*** MATERIAL FOR THIS TASK Section Begins ***
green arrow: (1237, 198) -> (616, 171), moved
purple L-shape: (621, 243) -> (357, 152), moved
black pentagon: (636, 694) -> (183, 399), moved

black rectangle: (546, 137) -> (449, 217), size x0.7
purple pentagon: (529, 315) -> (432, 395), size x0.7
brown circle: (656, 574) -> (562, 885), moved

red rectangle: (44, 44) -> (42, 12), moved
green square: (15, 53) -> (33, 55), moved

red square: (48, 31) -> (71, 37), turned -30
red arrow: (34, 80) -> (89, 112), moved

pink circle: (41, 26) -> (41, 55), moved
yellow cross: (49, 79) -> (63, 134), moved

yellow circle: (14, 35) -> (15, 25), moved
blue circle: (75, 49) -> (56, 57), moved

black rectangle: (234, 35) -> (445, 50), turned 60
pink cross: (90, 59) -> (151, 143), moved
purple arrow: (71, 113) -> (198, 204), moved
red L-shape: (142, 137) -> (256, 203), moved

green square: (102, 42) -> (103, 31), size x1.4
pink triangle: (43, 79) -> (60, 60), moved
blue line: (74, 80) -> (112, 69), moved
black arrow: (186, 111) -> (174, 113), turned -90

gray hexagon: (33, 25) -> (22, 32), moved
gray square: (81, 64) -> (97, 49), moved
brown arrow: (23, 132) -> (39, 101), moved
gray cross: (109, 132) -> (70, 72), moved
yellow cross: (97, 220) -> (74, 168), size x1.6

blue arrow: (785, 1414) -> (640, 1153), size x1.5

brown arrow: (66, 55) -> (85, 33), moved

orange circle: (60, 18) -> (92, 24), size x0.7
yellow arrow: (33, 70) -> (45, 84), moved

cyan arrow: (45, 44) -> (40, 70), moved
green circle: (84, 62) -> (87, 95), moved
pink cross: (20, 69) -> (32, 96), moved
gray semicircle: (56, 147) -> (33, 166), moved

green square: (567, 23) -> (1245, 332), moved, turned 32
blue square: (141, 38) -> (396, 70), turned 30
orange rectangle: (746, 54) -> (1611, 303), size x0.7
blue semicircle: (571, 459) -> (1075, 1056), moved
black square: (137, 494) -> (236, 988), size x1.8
*** MATERIAL FOR THIS TASK Section Ends ***
Using the data above, return each line that includes the word "cross".

◆ EXERCISE ANSWER
yellow cross: (49, 79) -> (63, 134), moved
pink cross: (90, 59) -> (151, 143), moved
gray cross: (109, 132) -> (70, 72), moved
yellow cross: (97, 220) -> (74, 168), size x1.6
pink cross: (20, 69) -> (32, 96), moved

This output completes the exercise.